* _Given entries_
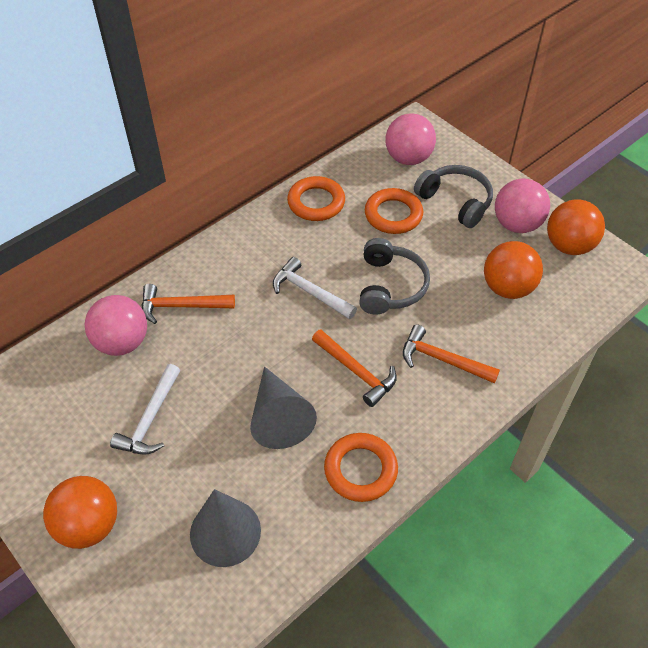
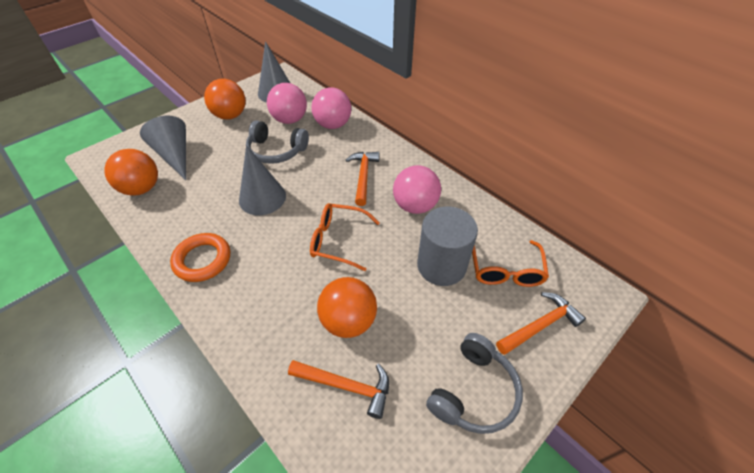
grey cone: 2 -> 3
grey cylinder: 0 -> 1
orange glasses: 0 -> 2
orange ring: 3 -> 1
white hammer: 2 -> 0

==

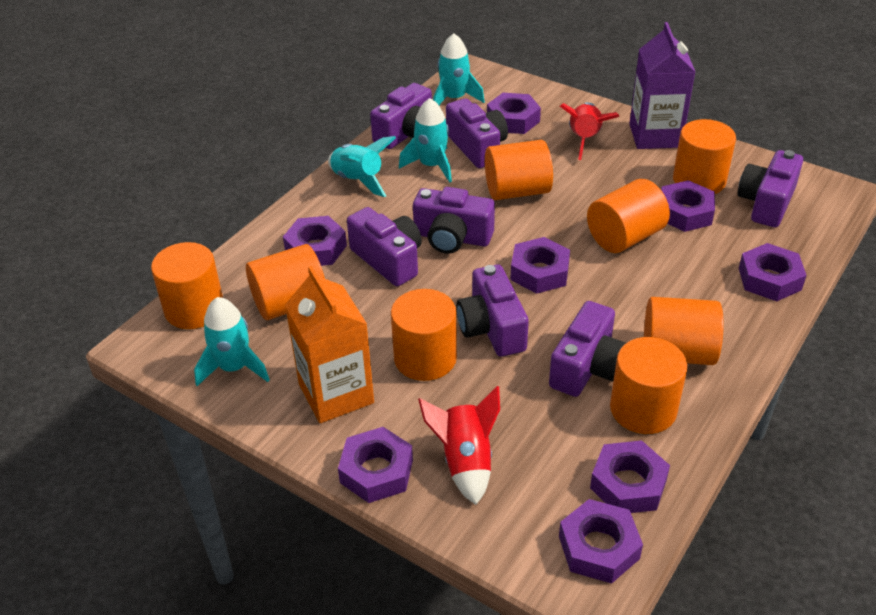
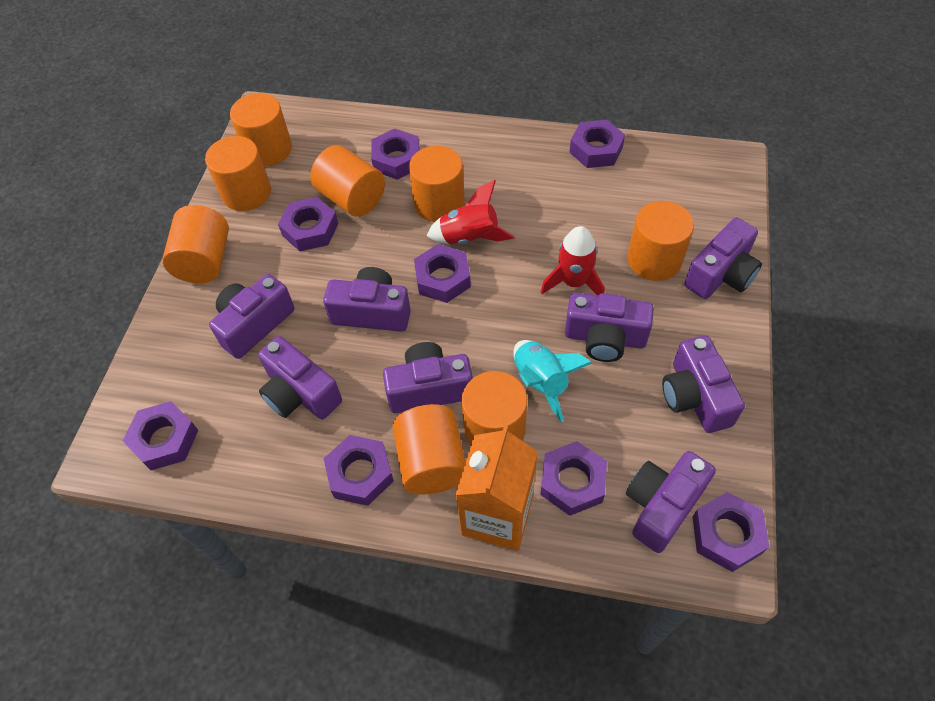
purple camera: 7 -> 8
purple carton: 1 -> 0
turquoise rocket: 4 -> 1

* _Assigned task_
What is needed is a verbatim copy of every line in the records above from the one containing "grey cone: 2 -> 3" down to the one containing "white hammer: 2 -> 0", both included, and nothing more.

* _Task response_
grey cone: 2 -> 3
grey cylinder: 0 -> 1
orange glasses: 0 -> 2
orange ring: 3 -> 1
white hammer: 2 -> 0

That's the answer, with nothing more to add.